### Given records
══════════════════════════════

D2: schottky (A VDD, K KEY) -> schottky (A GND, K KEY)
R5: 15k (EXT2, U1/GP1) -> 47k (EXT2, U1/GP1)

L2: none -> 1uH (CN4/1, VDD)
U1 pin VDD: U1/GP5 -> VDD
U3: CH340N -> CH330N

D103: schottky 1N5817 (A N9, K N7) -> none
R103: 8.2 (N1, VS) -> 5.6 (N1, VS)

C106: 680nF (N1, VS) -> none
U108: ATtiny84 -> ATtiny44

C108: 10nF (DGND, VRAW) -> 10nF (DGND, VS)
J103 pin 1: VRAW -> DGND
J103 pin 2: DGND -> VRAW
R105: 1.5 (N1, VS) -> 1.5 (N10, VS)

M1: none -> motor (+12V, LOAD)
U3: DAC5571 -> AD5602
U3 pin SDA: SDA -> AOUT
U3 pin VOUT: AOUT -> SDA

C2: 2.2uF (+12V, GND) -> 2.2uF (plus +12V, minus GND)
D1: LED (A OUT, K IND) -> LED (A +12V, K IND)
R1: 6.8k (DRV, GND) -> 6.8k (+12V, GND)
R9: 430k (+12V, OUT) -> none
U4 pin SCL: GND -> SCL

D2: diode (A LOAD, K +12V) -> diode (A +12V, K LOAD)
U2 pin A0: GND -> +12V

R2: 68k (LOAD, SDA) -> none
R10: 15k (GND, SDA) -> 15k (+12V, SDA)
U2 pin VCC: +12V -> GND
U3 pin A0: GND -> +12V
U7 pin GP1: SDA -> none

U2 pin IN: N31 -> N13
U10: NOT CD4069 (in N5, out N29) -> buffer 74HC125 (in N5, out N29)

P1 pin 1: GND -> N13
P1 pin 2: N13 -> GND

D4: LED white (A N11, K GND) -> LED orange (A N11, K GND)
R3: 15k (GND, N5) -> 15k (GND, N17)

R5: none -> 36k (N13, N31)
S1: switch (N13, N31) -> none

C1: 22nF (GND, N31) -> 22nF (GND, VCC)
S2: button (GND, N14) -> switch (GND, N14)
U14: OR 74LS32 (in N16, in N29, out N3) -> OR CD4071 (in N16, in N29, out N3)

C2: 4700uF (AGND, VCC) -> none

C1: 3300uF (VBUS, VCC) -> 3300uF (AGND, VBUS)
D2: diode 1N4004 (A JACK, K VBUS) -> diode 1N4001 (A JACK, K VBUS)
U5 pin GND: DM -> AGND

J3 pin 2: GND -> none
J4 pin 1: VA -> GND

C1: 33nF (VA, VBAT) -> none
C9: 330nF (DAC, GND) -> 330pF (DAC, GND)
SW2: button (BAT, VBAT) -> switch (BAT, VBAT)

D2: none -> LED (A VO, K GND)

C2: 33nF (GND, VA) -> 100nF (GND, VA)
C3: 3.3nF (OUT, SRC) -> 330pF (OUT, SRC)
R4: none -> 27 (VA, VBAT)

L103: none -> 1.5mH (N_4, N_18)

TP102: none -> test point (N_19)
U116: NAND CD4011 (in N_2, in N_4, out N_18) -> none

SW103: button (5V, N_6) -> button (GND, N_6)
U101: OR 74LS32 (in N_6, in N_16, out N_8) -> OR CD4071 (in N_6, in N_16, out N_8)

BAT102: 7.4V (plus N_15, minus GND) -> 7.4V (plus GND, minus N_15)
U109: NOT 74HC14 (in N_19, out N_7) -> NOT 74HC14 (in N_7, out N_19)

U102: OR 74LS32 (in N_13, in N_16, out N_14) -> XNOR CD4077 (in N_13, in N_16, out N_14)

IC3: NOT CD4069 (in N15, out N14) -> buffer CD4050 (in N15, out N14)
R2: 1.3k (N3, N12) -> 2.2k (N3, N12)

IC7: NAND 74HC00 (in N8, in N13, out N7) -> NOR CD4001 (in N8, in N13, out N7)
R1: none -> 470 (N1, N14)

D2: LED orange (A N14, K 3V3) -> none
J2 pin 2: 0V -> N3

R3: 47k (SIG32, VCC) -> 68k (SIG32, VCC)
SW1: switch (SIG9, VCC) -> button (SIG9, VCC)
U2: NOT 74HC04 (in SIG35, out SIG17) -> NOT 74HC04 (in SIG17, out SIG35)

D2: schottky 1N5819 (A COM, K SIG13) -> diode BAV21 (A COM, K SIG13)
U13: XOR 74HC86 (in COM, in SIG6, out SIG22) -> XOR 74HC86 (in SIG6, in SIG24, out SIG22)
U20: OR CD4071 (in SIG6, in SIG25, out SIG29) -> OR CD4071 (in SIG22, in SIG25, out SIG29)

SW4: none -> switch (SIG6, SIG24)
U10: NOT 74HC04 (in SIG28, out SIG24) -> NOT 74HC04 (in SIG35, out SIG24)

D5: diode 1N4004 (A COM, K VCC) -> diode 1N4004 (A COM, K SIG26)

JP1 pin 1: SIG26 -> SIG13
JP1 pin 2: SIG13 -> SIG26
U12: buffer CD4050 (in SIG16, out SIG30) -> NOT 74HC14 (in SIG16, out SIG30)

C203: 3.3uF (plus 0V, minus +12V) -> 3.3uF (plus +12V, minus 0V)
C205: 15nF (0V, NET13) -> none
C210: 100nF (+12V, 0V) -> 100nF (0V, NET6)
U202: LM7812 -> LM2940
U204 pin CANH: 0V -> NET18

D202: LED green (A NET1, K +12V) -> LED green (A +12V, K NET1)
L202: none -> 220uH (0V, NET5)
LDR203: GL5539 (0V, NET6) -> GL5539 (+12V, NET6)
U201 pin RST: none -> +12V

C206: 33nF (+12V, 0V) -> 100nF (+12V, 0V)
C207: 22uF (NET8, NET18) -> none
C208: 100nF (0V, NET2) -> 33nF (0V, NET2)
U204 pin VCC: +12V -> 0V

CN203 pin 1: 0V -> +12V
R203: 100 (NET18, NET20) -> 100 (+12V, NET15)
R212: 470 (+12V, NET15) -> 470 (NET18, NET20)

══════════════════════════════

### What you have to do
The line with "U108: ATtiny84 -> ATtiny44" marks the end; reproduce exactly every line from the start of the entries up to it, that line included.

### Answer below
D2: schottky (A VDD, K KEY) -> schottky (A GND, K KEY)
R5: 15k (EXT2, U1/GP1) -> 47k (EXT2, U1/GP1)

L2: none -> 1uH (CN4/1, VDD)
U1 pin VDD: U1/GP5 -> VDD
U3: CH340N -> CH330N

D103: schottky 1N5817 (A N9, K N7) -> none
R103: 8.2 (N1, VS) -> 5.6 (N1, VS)

C106: 680nF (N1, VS) -> none
U108: ATtiny84 -> ATtiny44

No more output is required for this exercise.